--- Data excerpts ---

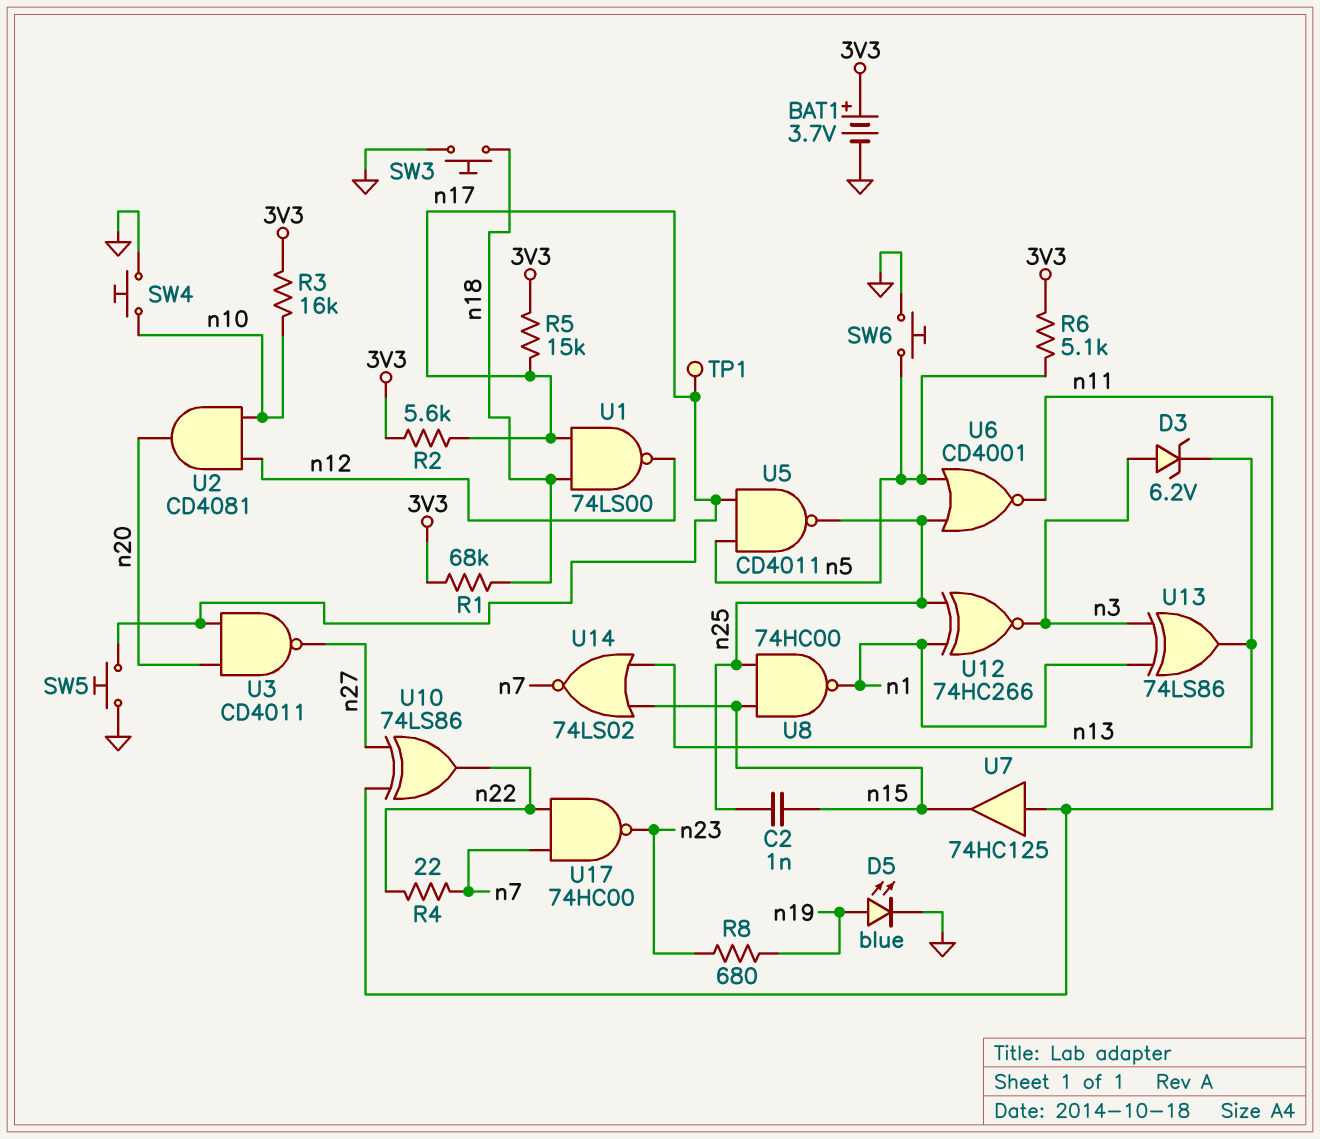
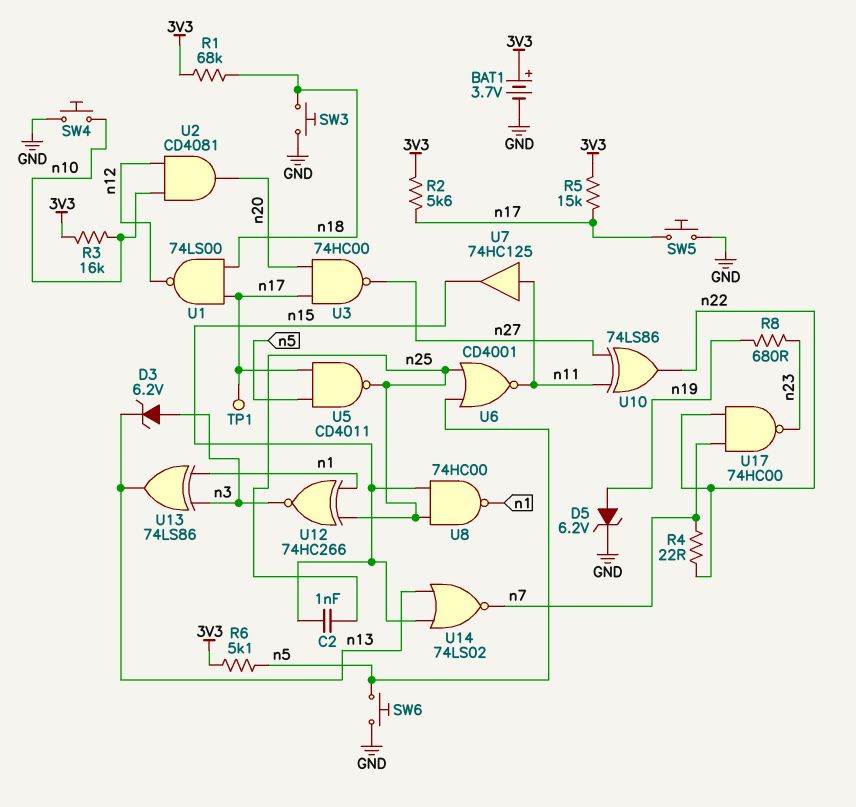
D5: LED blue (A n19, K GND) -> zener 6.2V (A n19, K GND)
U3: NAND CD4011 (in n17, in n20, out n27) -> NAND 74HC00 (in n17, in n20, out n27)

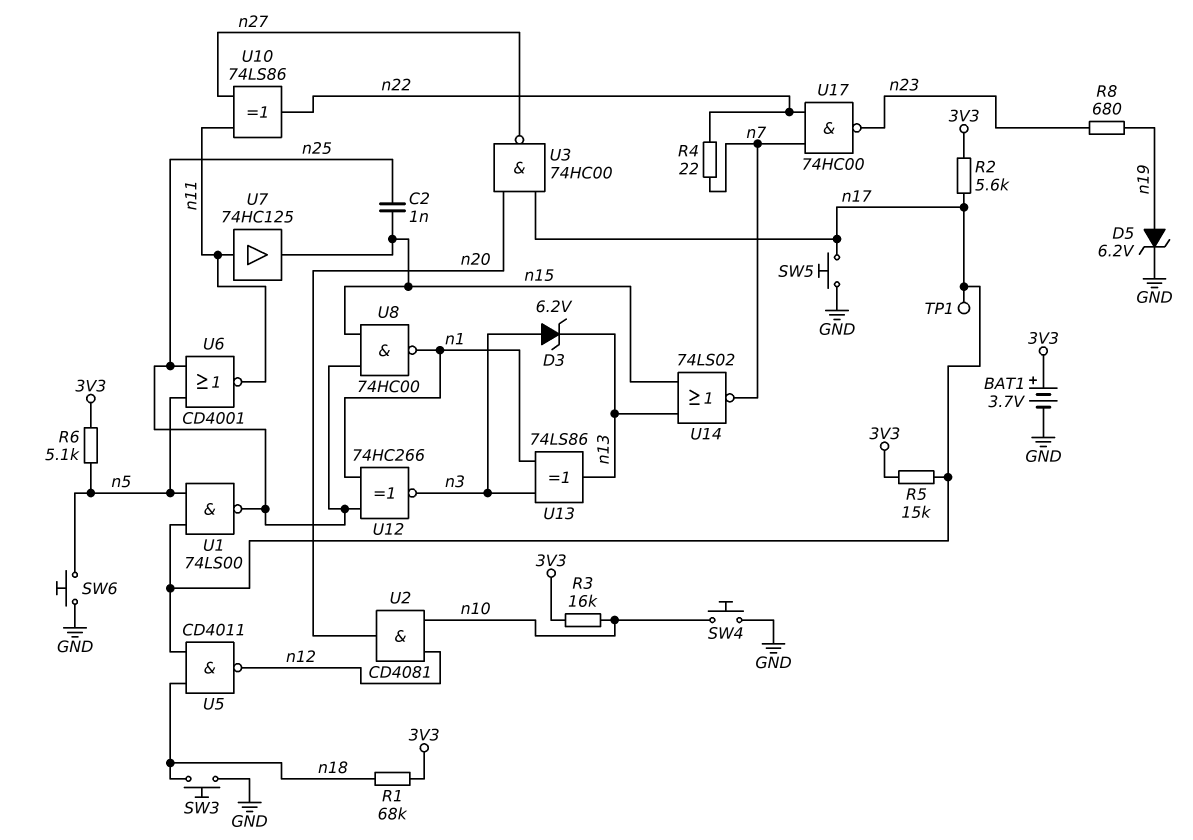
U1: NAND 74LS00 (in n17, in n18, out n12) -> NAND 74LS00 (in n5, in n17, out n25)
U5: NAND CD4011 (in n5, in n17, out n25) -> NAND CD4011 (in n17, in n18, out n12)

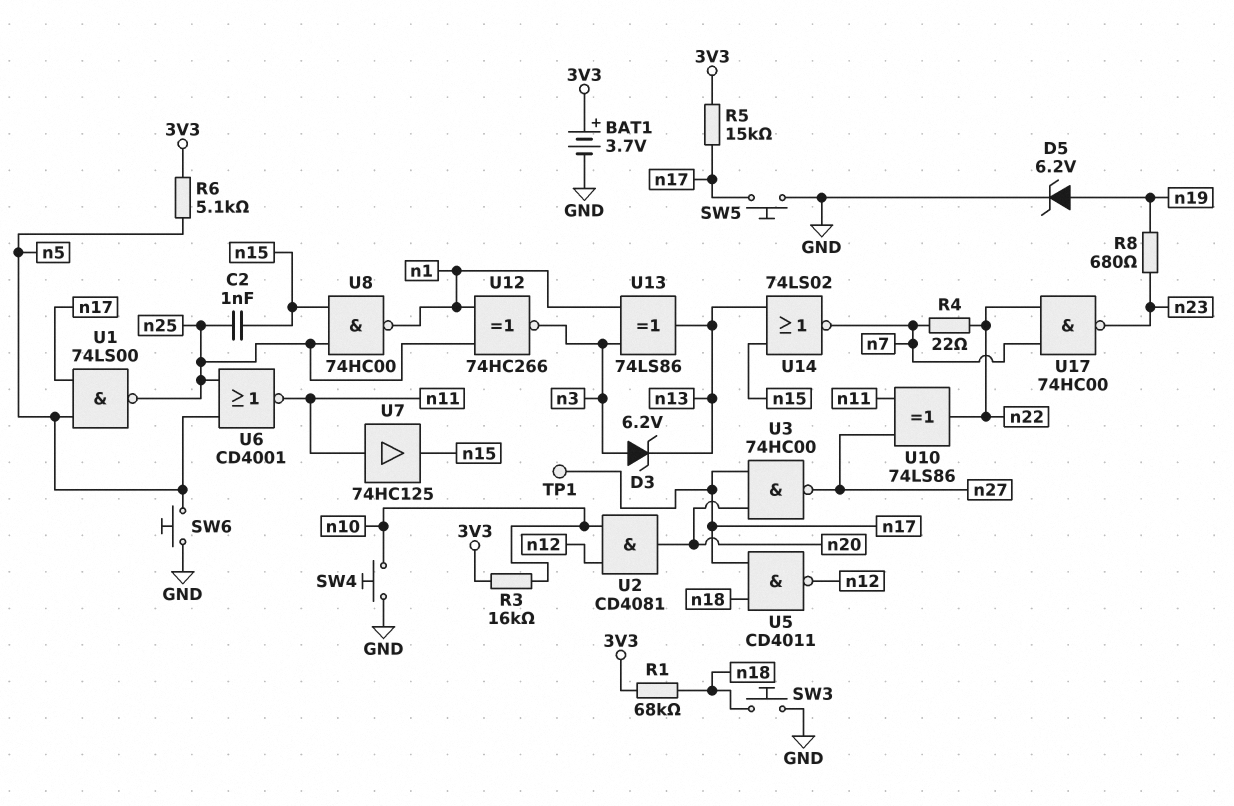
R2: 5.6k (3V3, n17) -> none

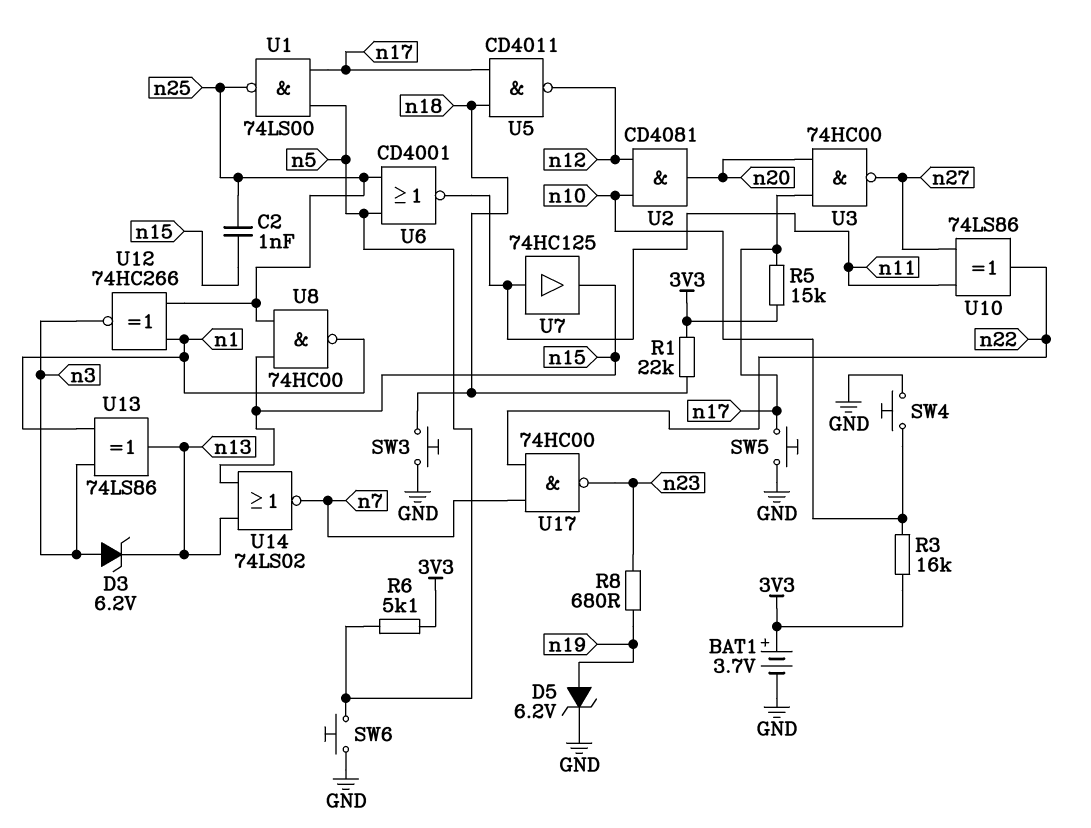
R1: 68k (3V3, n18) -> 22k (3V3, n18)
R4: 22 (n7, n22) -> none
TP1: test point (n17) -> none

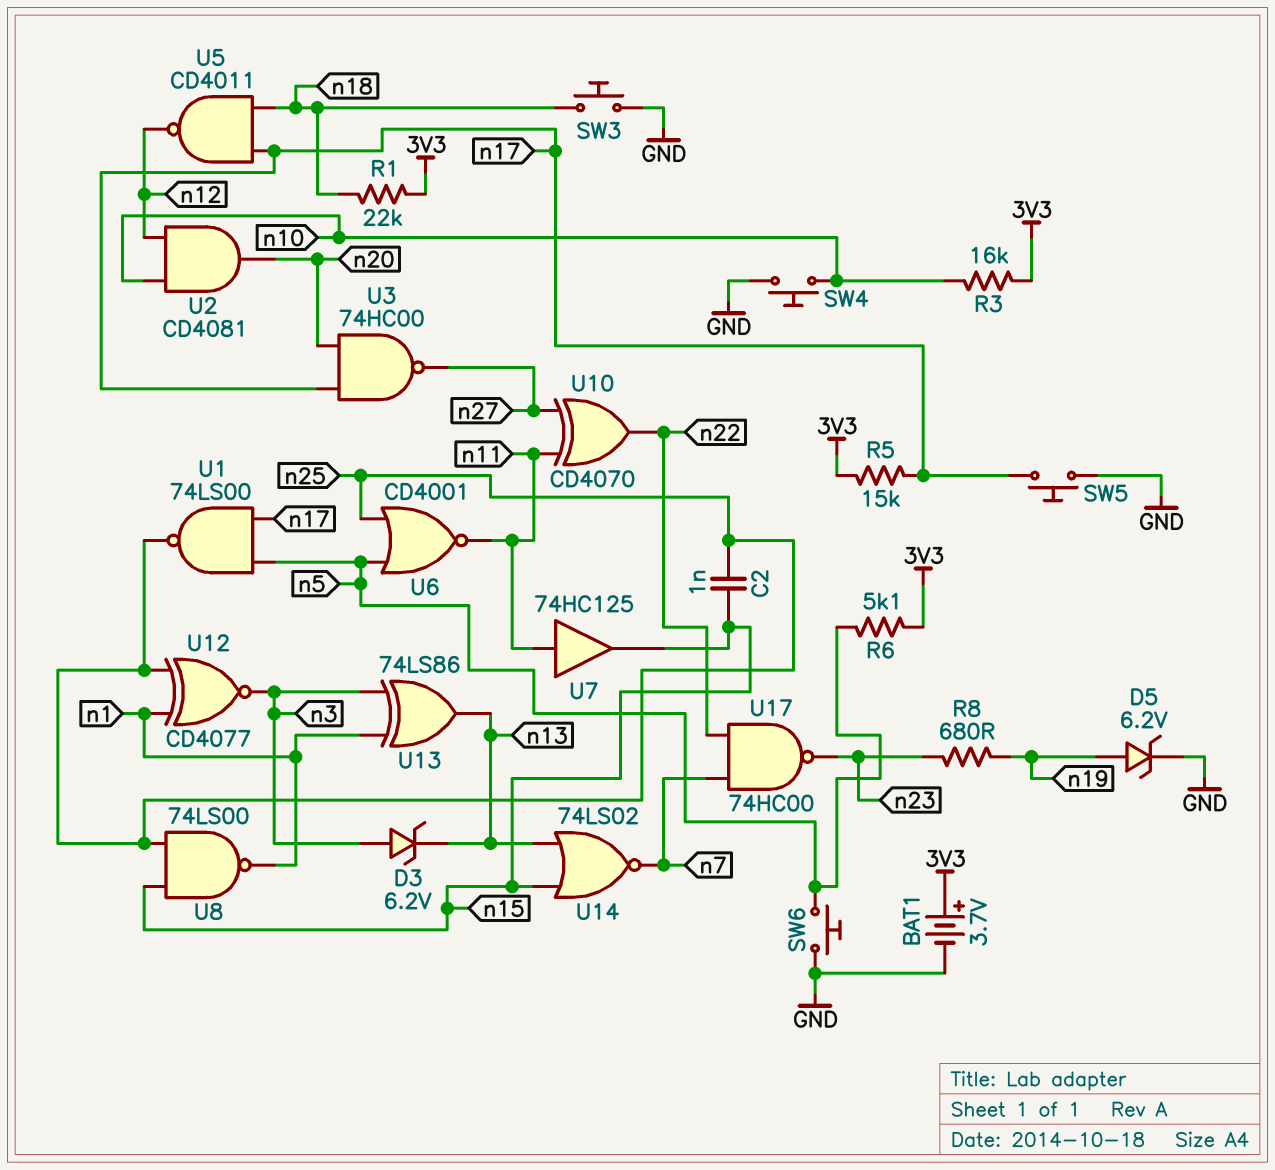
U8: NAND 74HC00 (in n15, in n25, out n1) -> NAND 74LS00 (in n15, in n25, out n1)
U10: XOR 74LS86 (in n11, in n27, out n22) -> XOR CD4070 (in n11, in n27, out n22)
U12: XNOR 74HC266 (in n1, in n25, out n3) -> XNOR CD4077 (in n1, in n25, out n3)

---

* Exercise prompt *
Here the lines from the one with "R1: 68k (3V3, n18) -> 22k (3V3, n18)" through the last line of the data above need to be repeated exactly, both included, and any picture omitted.

* Answer box *
R1: 68k (3V3, n18) -> 22k (3V3, n18)
R4: 22 (n7, n22) -> none
TP1: test point (n17) -> none

U8: NAND 74HC00 (in n15, in n25, out n1) -> NAND 74LS00 (in n15, in n25, out n1)
U10: XOR 74LS86 (in n11, in n27, out n22) -> XOR CD4070 (in n11, in n27, out n22)
U12: XNOR 74HC266 (in n1, in n25, out n3) -> XNOR CD4077 (in n1, in n25, out n3)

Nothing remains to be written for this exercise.